PROBLEM DETAILS
Produce the records again in full, exactly as shown below.

MATERIAL FOR THIS TASK
· · ·
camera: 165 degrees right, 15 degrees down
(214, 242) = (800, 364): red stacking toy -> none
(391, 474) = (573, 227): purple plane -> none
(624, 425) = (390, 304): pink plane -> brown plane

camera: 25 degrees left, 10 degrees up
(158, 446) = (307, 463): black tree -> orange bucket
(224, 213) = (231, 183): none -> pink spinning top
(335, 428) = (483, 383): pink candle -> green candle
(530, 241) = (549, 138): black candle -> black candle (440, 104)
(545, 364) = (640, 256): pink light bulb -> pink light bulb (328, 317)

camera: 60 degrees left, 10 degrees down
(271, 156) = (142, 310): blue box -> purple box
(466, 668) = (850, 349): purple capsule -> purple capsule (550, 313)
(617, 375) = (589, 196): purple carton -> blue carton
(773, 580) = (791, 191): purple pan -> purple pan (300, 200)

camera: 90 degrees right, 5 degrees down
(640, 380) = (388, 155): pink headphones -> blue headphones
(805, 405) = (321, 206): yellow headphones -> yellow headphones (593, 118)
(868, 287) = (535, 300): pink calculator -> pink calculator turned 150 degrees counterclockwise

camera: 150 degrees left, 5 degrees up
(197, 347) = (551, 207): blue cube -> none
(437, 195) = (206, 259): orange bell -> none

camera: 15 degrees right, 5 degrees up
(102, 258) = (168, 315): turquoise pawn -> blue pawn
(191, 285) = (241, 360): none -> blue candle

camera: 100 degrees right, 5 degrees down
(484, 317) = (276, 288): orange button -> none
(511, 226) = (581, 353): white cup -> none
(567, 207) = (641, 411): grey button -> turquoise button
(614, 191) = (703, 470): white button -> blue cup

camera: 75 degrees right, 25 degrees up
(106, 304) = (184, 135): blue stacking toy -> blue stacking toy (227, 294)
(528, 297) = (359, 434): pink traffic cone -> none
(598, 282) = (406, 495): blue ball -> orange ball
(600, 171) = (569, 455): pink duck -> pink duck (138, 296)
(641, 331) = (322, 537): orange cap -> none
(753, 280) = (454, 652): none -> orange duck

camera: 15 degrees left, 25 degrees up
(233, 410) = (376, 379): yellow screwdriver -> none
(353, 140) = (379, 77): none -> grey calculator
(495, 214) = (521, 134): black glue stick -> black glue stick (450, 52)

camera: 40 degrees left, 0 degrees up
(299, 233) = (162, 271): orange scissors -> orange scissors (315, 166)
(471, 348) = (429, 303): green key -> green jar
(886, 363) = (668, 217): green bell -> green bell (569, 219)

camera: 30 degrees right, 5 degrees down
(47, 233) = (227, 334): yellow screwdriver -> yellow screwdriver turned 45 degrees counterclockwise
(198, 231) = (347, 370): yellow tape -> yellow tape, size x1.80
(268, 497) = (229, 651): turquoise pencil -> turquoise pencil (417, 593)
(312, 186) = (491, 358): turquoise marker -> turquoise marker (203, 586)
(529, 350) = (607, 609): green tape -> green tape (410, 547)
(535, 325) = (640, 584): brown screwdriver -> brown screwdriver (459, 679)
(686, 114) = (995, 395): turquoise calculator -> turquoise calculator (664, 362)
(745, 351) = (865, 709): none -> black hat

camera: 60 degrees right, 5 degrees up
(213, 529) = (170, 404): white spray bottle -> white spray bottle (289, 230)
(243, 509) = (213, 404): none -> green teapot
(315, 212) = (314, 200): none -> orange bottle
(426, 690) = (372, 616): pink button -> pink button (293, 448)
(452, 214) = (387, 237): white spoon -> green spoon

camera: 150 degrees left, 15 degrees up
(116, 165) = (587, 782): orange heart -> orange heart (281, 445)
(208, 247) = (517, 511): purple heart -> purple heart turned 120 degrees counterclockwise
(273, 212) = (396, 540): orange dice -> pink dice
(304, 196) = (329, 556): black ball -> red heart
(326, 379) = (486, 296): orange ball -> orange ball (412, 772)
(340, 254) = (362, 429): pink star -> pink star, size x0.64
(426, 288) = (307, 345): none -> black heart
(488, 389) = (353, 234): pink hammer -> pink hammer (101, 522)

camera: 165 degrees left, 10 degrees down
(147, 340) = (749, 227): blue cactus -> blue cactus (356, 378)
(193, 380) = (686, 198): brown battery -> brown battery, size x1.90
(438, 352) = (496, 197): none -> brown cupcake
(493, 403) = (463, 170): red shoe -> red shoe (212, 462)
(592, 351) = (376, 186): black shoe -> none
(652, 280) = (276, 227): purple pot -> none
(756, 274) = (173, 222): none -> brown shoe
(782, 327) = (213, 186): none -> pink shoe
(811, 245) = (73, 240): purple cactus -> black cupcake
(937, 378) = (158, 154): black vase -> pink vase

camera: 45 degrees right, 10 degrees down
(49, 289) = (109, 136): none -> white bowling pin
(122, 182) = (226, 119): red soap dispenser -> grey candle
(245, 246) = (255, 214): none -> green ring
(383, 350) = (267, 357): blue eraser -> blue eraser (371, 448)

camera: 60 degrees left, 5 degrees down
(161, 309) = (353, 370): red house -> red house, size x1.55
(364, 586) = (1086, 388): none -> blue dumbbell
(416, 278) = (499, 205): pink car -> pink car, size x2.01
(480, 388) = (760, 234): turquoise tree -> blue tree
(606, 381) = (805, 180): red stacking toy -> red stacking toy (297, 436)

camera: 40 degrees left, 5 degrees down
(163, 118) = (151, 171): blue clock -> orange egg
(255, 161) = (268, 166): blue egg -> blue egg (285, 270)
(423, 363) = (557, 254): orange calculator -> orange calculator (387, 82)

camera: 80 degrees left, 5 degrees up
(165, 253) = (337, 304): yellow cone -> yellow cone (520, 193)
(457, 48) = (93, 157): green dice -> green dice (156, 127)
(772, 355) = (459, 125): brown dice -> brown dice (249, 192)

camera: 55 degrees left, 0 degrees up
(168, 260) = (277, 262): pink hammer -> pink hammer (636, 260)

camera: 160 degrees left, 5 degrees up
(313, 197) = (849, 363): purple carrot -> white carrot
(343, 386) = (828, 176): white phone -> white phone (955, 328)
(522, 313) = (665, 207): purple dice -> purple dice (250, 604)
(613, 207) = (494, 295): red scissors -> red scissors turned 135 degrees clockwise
· · ·
EXERCISE OUTPUT
camera: 165 degrees right, 15 degrees down
(214, 242) = (800, 364): red stacking toy -> none
(391, 474) = (573, 227): purple plane -> none
(624, 425) = (390, 304): pink plane -> brown plane

camera: 25 degrees left, 10 degrees up
(158, 446) = (307, 463): black tree -> orange bucket
(224, 213) = (231, 183): none -> pink spinning top
(335, 428) = (483, 383): pink candle -> green candle
(530, 241) = (549, 138): black candle -> black candle (440, 104)
(545, 364) = (640, 256): pink light bulb -> pink light bulb (328, 317)

camera: 60 degrees left, 10 degrees down
(271, 156) = (142, 310): blue box -> purple box
(466, 668) = (850, 349): purple capsule -> purple capsule (550, 313)
(617, 375) = (589, 196): purple carton -> blue carton
(773, 580) = (791, 191): purple pan -> purple pan (300, 200)

camera: 90 degrees right, 5 degrees down
(640, 380) = (388, 155): pink headphones -> blue headphones
(805, 405) = (321, 206): yellow headphones -> yellow headphones (593, 118)
(868, 287) = (535, 300): pink calculator -> pink calculator turned 150 degrees counterclockwise

camera: 150 degrees left, 5 degrees up
(197, 347) = (551, 207): blue cube -> none
(437, 195) = (206, 259): orange bell -> none

camera: 15 degrees right, 5 degrees up
(102, 258) = (168, 315): turquoise pawn -> blue pawn
(191, 285) = (241, 360): none -> blue candle

camera: 100 degrees right, 5 degrees down
(484, 317) = (276, 288): orange button -> none
(511, 226) = (581, 353): white cup -> none
(567, 207) = (641, 411): grey button -> turquoise button
(614, 191) = (703, 470): white button -> blue cup

camera: 75 degrees right, 25 degrees up
(106, 304) = (184, 135): blue stacking toy -> blue stacking toy (227, 294)
(528, 297) = (359, 434): pink traffic cone -> none
(598, 282) = (406, 495): blue ball -> orange ball
(600, 171) = (569, 455): pink duck -> pink duck (138, 296)
(641, 331) = (322, 537): orange cap -> none
(753, 280) = (454, 652): none -> orange duck

camera: 15 degrees left, 25 degrees up
(233, 410) = (376, 379): yellow screwdriver -> none
(353, 140) = (379, 77): none -> grey calculator
(495, 214) = (521, 134): black glue stick -> black glue stick (450, 52)

camera: 40 degrees left, 0 degrees up
(299, 233) = (162, 271): orange scissors -> orange scissors (315, 166)
(471, 348) = (429, 303): green key -> green jar
(886, 363) = (668, 217): green bell -> green bell (569, 219)

camera: 30 degrees right, 5 degrees down
(47, 233) = (227, 334): yellow screwdriver -> yellow screwdriver turned 45 degrees counterclockwise
(198, 231) = (347, 370): yellow tape -> yellow tape, size x1.80
(268, 497) = (229, 651): turquoise pencil -> turquoise pencil (417, 593)
(312, 186) = (491, 358): turquoise marker -> turquoise marker (203, 586)
(529, 350) = (607, 609): green tape -> green tape (410, 547)
(535, 325) = (640, 584): brown screwdriver -> brown screwdriver (459, 679)
(686, 114) = (995, 395): turquoise calculator -> turquoise calculator (664, 362)
(745, 351) = (865, 709): none -> black hat

camera: 60 degrees right, 5 degrees up
(213, 529) = (170, 404): white spray bottle -> white spray bottle (289, 230)
(243, 509) = (213, 404): none -> green teapot
(315, 212) = (314, 200): none -> orange bottle
(426, 690) = (372, 616): pink button -> pink button (293, 448)
(452, 214) = (387, 237): white spoon -> green spoon

camera: 150 degrees left, 15 degrees up
(116, 165) = (587, 782): orange heart -> orange heart (281, 445)
(208, 247) = (517, 511): purple heart -> purple heart turned 120 degrees counterclockwise
(273, 212) = (396, 540): orange dice -> pink dice
(304, 196) = (329, 556): black ball -> red heart
(326, 379) = (486, 296): orange ball -> orange ball (412, 772)
(340, 254) = (362, 429): pink star -> pink star, size x0.64
(426, 288) = (307, 345): none -> black heart
(488, 389) = (353, 234): pink hammer -> pink hammer (101, 522)

camera: 165 degrees left, 10 degrees down
(147, 340) = (749, 227): blue cactus -> blue cactus (356, 378)
(193, 380) = (686, 198): brown battery -> brown battery, size x1.90
(438, 352) = (496, 197): none -> brown cupcake
(493, 403) = (463, 170): red shoe -> red shoe (212, 462)
(592, 351) = (376, 186): black shoe -> none
(652, 280) = (276, 227): purple pot -> none
(756, 274) = (173, 222): none -> brown shoe
(782, 327) = (213, 186): none -> pink shoe
(811, 245) = (73, 240): purple cactus -> black cupcake
(937, 378) = (158, 154): black vase -> pink vase

camera: 45 degrees right, 10 degrees down
(49, 289) = (109, 136): none -> white bowling pin
(122, 182) = (226, 119): red soap dispenser -> grey candle
(245, 246) = (255, 214): none -> green ring
(383, 350) = (267, 357): blue eraser -> blue eraser (371, 448)

camera: 60 degrees left, 5 degrees down
(161, 309) = (353, 370): red house -> red house, size x1.55
(364, 586) = (1086, 388): none -> blue dumbbell
(416, 278) = (499, 205): pink car -> pink car, size x2.01
(480, 388) = (760, 234): turquoise tree -> blue tree
(606, 381) = (805, 180): red stacking toy -> red stacking toy (297, 436)

camera: 40 degrees left, 5 degrees down
(163, 118) = (151, 171): blue clock -> orange egg
(255, 161) = (268, 166): blue egg -> blue egg (285, 270)
(423, 363) = (557, 254): orange calculator -> orange calculator (387, 82)

camera: 80 degrees left, 5 degrees up
(165, 253) = (337, 304): yellow cone -> yellow cone (520, 193)
(457, 48) = (93, 157): green dice -> green dice (156, 127)
(772, 355) = (459, 125): brown dice -> brown dice (249, 192)

camera: 55 degrees left, 0 degrees up
(168, 260) = (277, 262): pink hammer -> pink hammer (636, 260)

camera: 160 degrees left, 5 degrees up
(313, 197) = (849, 363): purple carrot -> white carrot
(343, 386) = (828, 176): white phone -> white phone (955, 328)
(522, 313) = (665, 207): purple dice -> purple dice (250, 604)
(613, 207) = (494, 295): red scissors -> red scissors turned 135 degrees clockwise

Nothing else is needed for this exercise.